Copy exactly, no pictures: every line from the one that contains "(182, 276) = (341, 299): red" through the end of the entries below.
SUPPLIED DATA Block Start
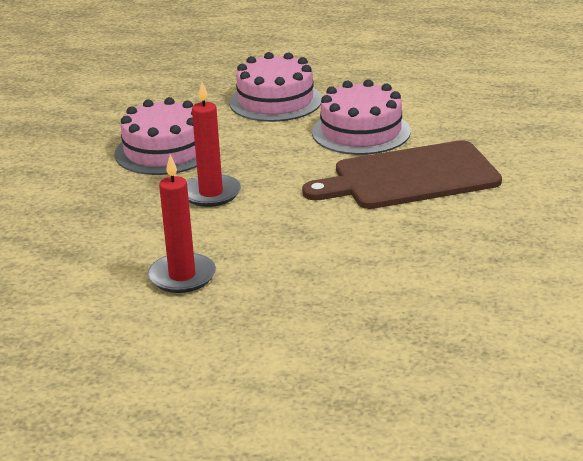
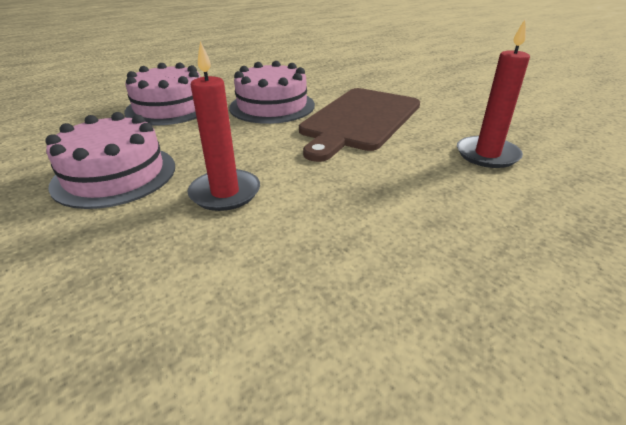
camera: 45 degrees left, 5 degrees up
(182, 276) = (341, 299): red candle -> red candle (487, 155)

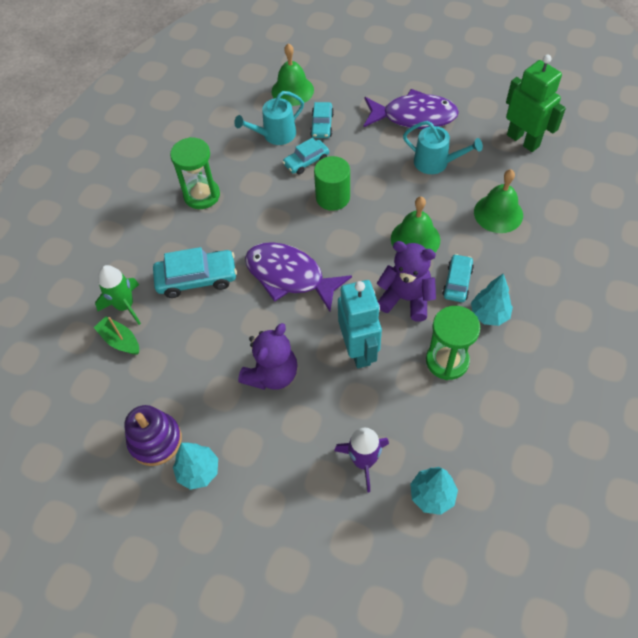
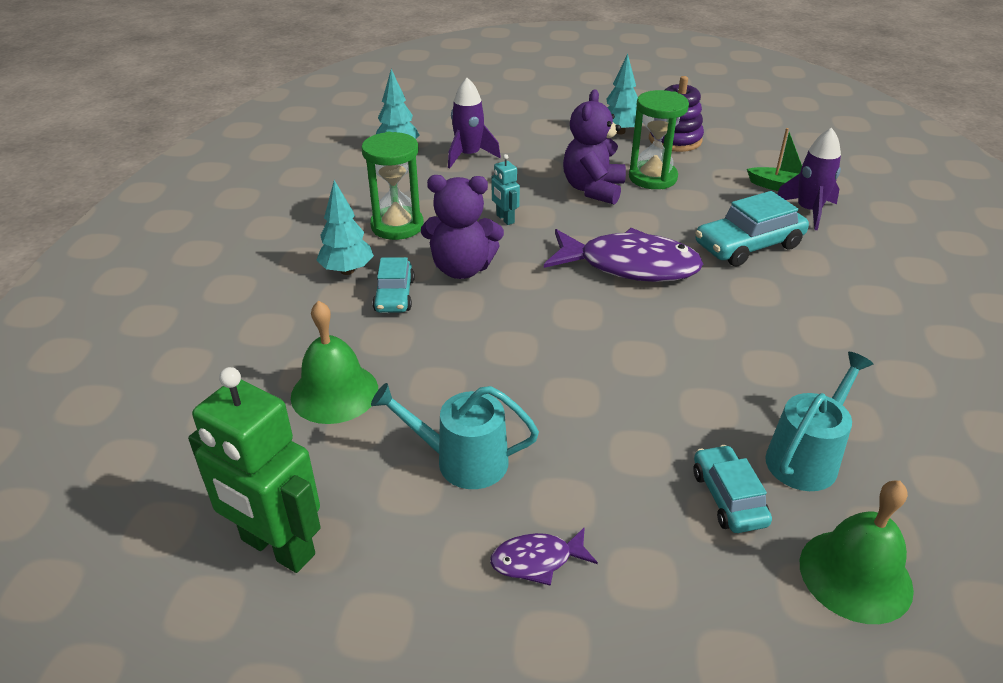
camera: 160 degrees right, 20 degrees down
(125, 306) = (808, 211): green rocket -> purple rocket
(202, 195) = (839, 335): green hourglass -> green hourglass (652, 178)
(306, 161) = (710, 418): turquoise car -> none
(333, 197) = (626, 368): green cylinder -> none
(359, 350) = (505, 219): turquoise robot -> turquoise robot, size x0.47
(414, 116) = (537, 560): purple fish -> purple fish, size x0.46
(415, 239) = (468, 334): green bell -> none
SUPPLIED DATA Block End
TASK ANSWER -
(182, 276) = (341, 299): red candle -> red candle (487, 155)

camera: 160 degrees right, 20 degrees down
(125, 306) = (808, 211): green rocket -> purple rocket
(202, 195) = (839, 335): green hourglass -> green hourglass (652, 178)
(306, 161) = (710, 418): turquoise car -> none
(333, 197) = (626, 368): green cylinder -> none
(359, 350) = (505, 219): turquoise robot -> turquoise robot, size x0.47
(414, 116) = (537, 560): purple fish -> purple fish, size x0.46
(415, 239) = (468, 334): green bell -> none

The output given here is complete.